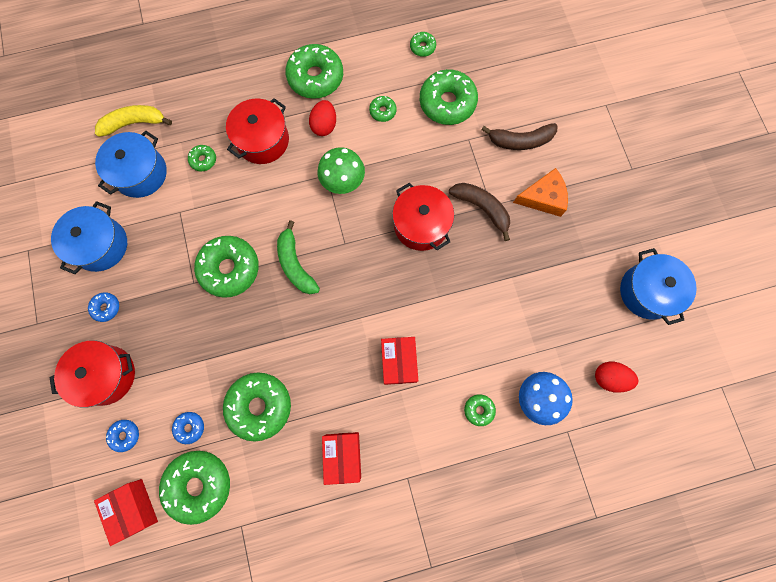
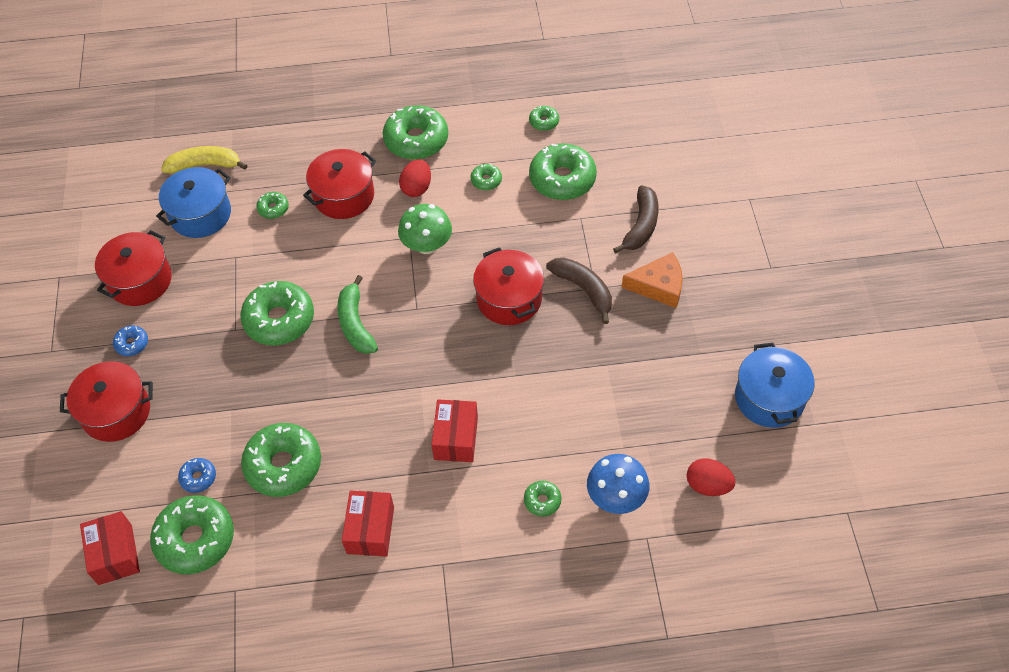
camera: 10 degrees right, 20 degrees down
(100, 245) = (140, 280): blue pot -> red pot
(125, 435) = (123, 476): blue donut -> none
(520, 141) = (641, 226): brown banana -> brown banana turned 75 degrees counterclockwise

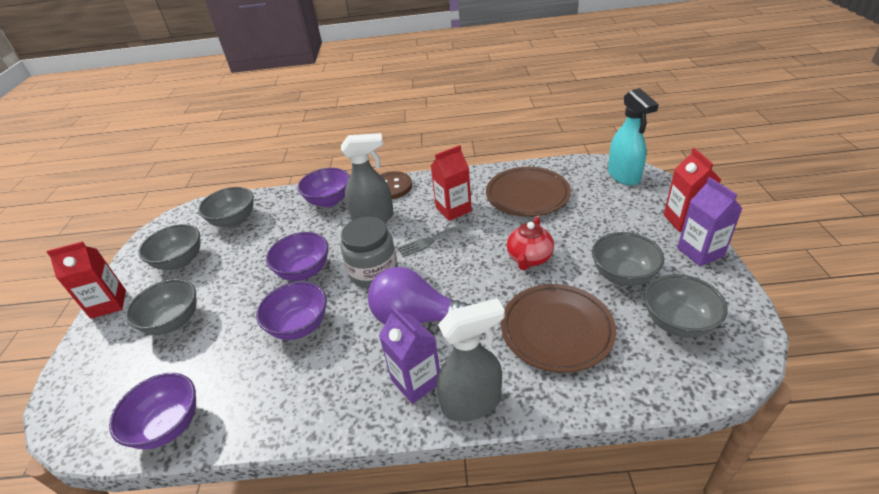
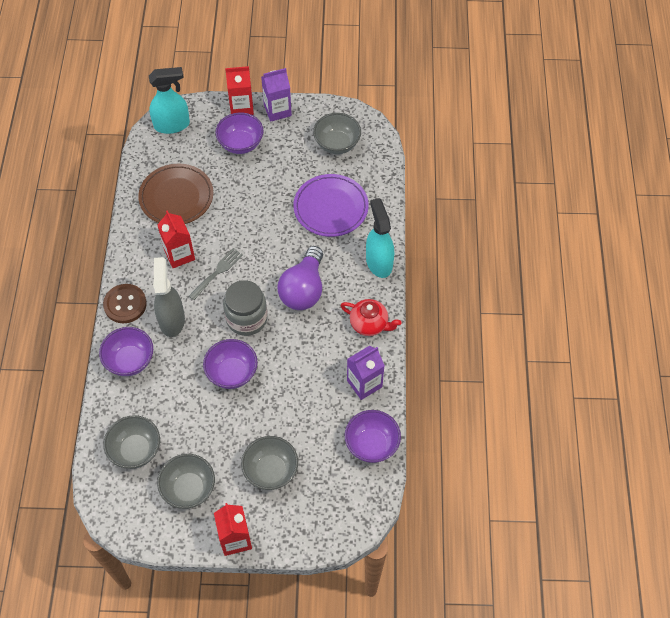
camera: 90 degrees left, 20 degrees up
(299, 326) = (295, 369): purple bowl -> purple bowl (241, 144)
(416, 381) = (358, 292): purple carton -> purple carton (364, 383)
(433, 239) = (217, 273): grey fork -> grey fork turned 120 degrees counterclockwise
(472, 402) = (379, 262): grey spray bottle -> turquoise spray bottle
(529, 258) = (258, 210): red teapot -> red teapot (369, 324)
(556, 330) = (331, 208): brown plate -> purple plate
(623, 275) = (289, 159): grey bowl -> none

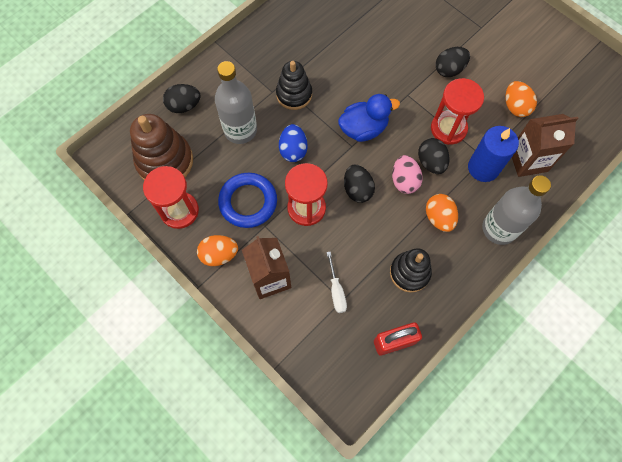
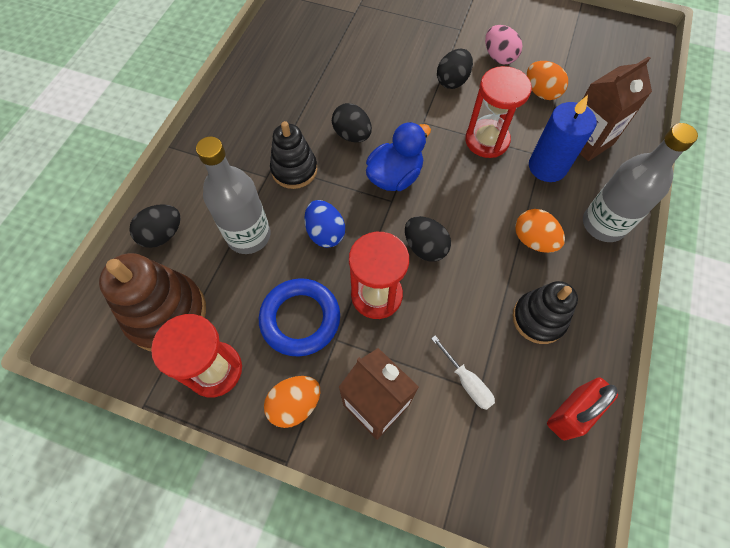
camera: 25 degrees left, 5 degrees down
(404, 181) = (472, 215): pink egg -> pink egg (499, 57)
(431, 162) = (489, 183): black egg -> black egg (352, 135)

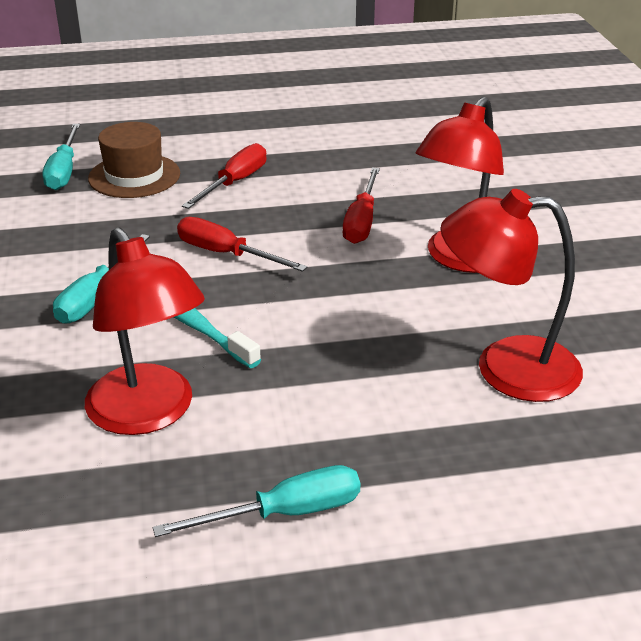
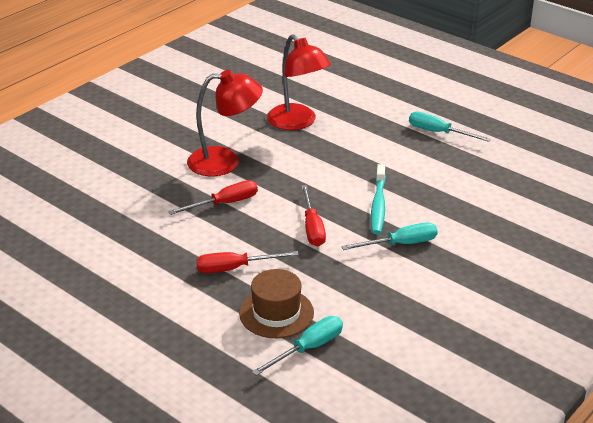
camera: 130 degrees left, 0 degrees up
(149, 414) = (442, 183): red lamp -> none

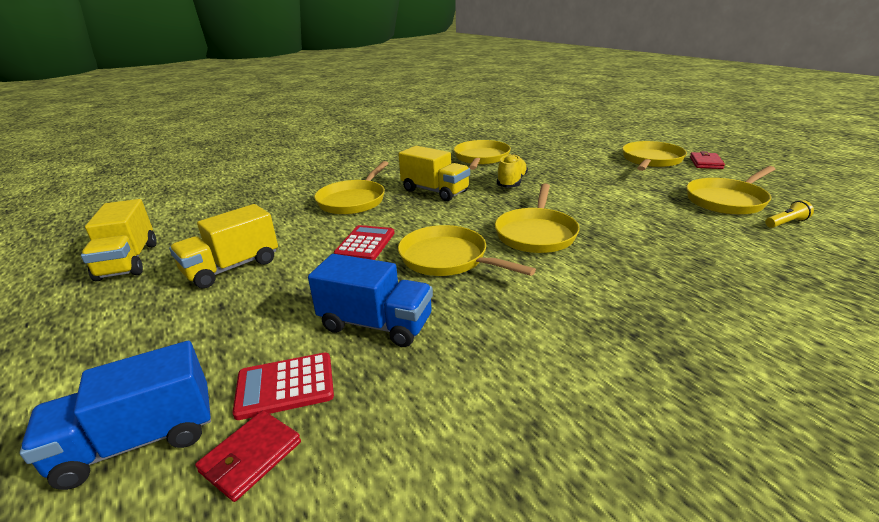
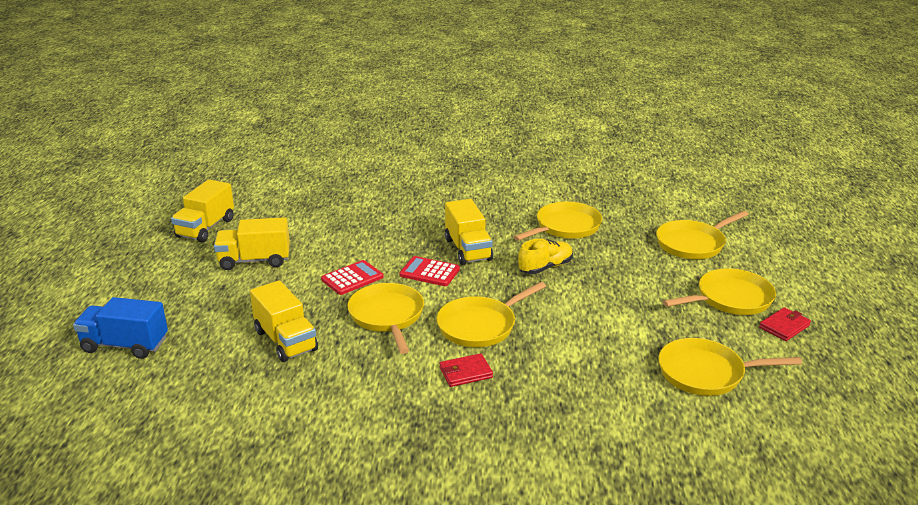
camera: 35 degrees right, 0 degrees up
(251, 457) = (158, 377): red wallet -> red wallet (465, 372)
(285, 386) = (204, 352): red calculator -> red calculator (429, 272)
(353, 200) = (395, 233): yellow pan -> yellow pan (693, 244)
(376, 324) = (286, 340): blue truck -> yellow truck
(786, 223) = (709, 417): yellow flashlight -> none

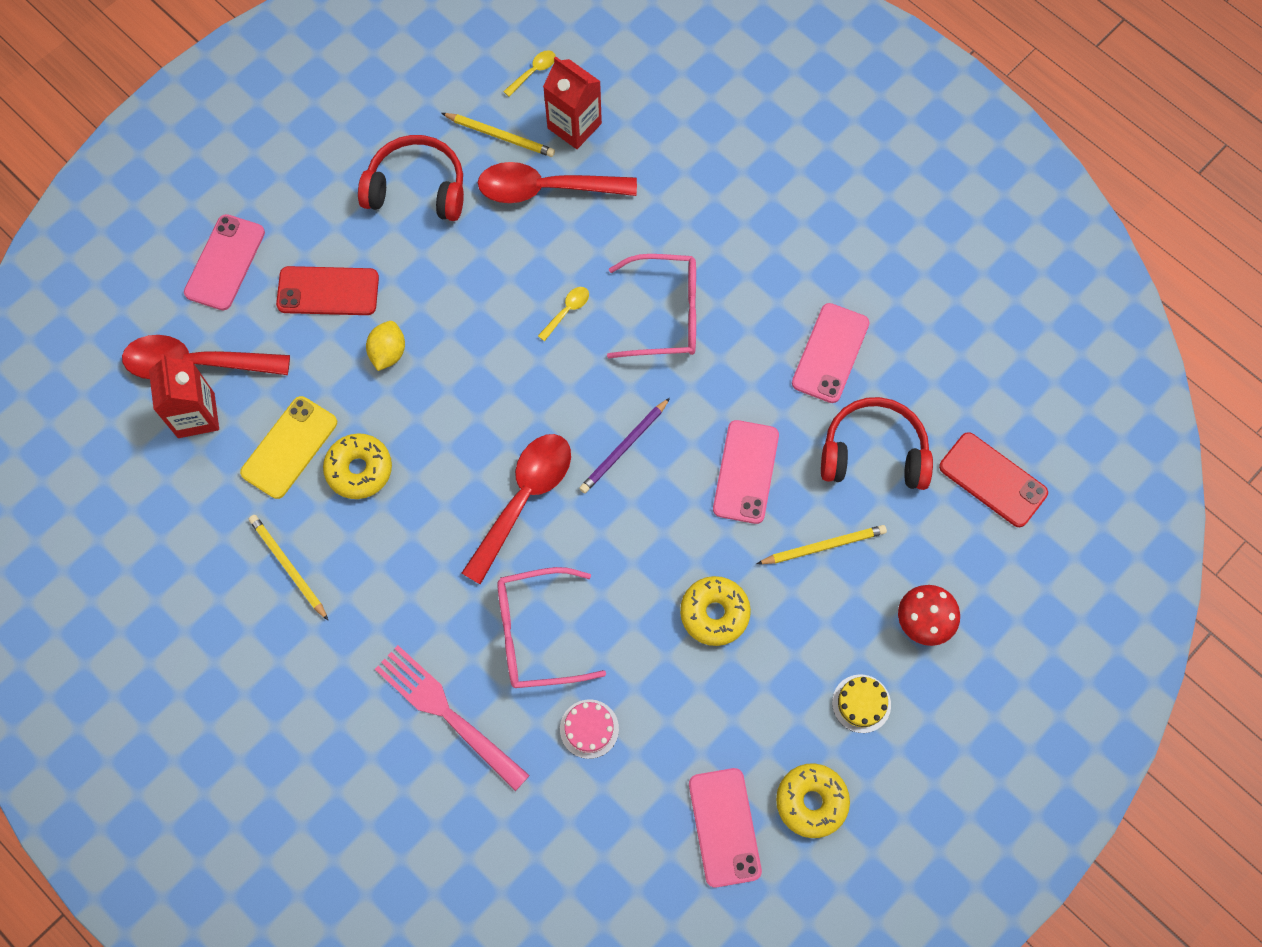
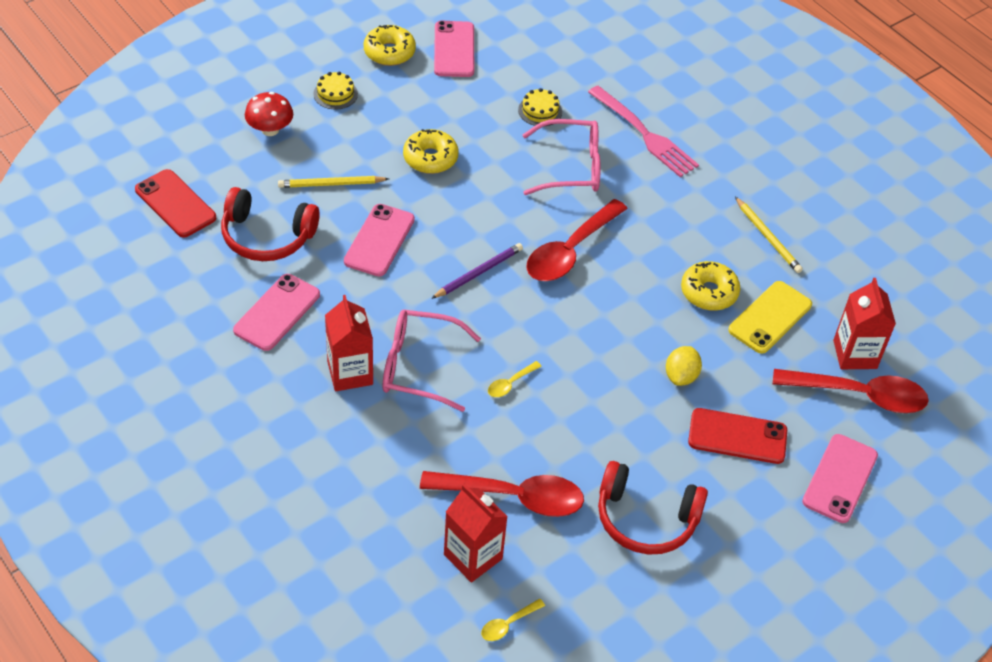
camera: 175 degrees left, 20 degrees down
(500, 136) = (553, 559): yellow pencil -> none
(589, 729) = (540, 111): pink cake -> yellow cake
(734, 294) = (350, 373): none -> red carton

▶ [Task]
Find every line in the records above that holds the word "right", and copy each one.

▶ [Answer to this task]
camera: 10 degrees right, 20 degrees down
camera: 35 degrees right, 0 degrees up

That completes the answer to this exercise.